YOUR INSTRUCTIONS ▸ Locate the lines of the listing below that hold "DARK", then copy each of them.

DATA BELOW ▸
---------------
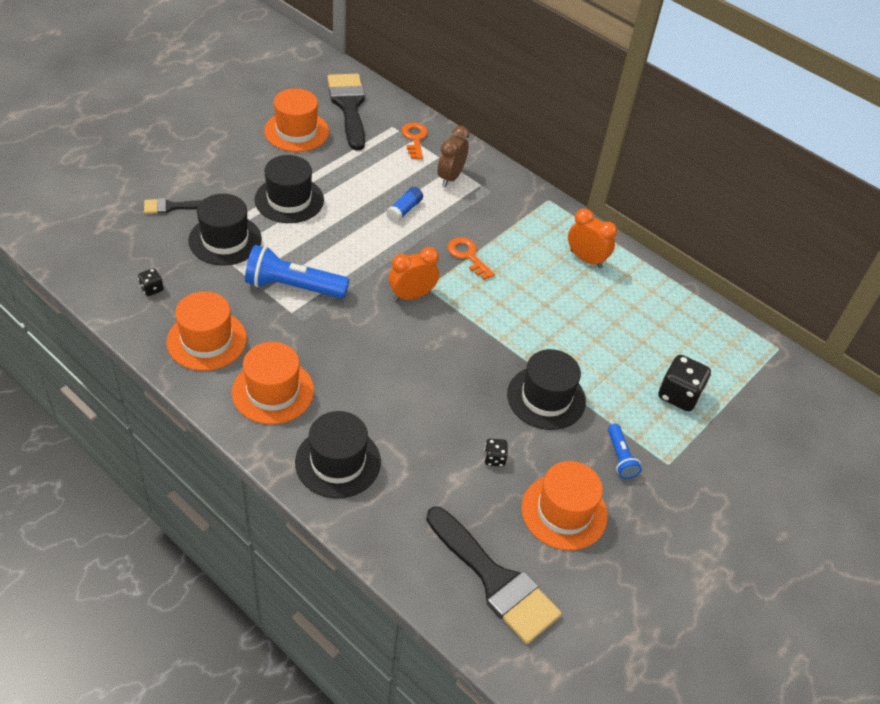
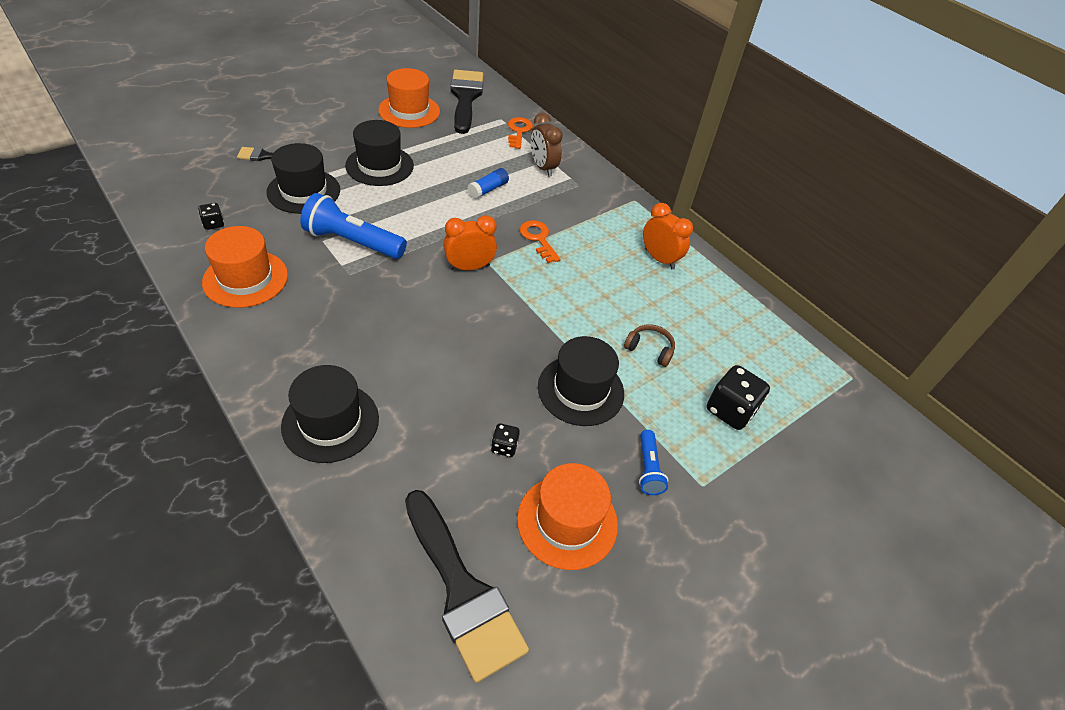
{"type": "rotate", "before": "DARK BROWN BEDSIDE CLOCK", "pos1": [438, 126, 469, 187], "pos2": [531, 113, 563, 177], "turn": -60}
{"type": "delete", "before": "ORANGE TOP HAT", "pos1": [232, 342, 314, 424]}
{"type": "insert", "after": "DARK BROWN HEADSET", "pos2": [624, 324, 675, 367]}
---------------
ANSWER FOR THE TASK ▸
{"type": "rotate", "before": "DARK BROWN BEDSIDE CLOCK", "pos1": [438, 126, 469, 187], "pos2": [531, 113, 563, 177], "turn": -60}
{"type": "insert", "after": "DARK BROWN HEADSET", "pos2": [624, 324, 675, 367]}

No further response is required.